** Your task **
Using the records below, write out again exactly the lines that begin at the line containing "white 1x2 brick" and end at the line containing "tan 1x1 brick [605,160,647,217] -> none", and no other lines.

** Data for this exercise **
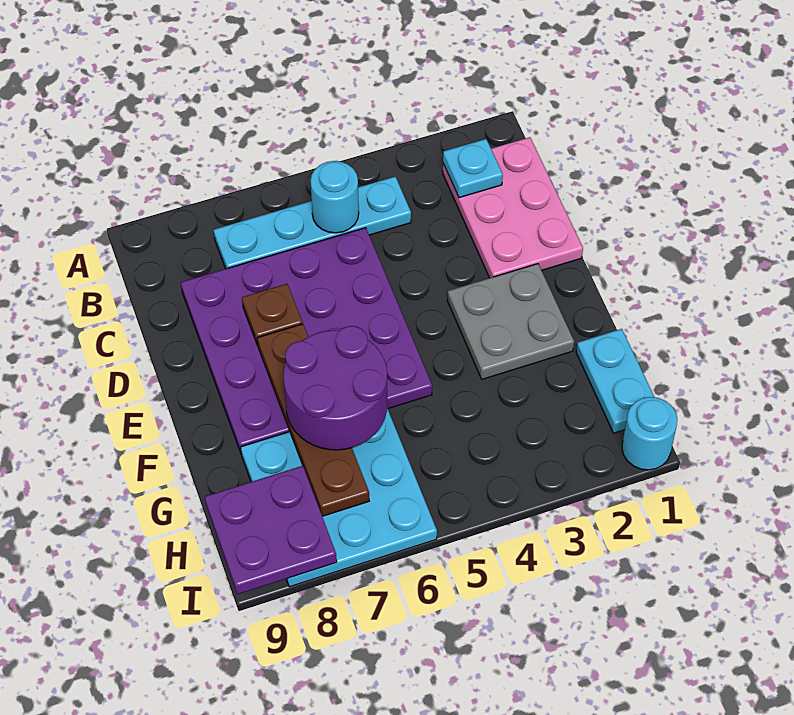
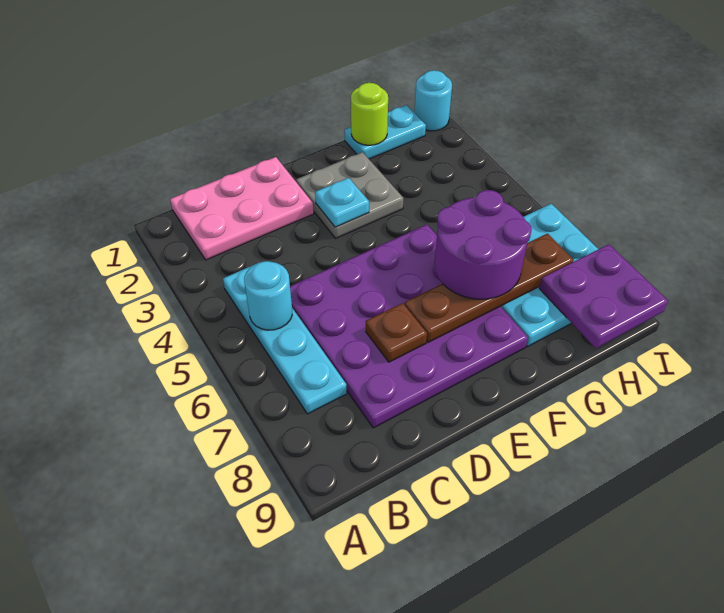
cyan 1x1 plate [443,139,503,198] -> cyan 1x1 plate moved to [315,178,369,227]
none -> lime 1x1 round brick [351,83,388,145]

---

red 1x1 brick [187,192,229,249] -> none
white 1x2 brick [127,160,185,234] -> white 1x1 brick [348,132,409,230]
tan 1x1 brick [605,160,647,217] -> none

...

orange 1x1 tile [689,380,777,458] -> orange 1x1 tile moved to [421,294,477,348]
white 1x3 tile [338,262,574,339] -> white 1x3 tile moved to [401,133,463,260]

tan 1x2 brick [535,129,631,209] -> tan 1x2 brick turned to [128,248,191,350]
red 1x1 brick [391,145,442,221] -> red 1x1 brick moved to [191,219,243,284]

** Task solution **
white 1x2 brick [127,160,185,234] -> white 1x1 brick [348,132,409,230]
tan 1x1 brick [605,160,647,217] -> none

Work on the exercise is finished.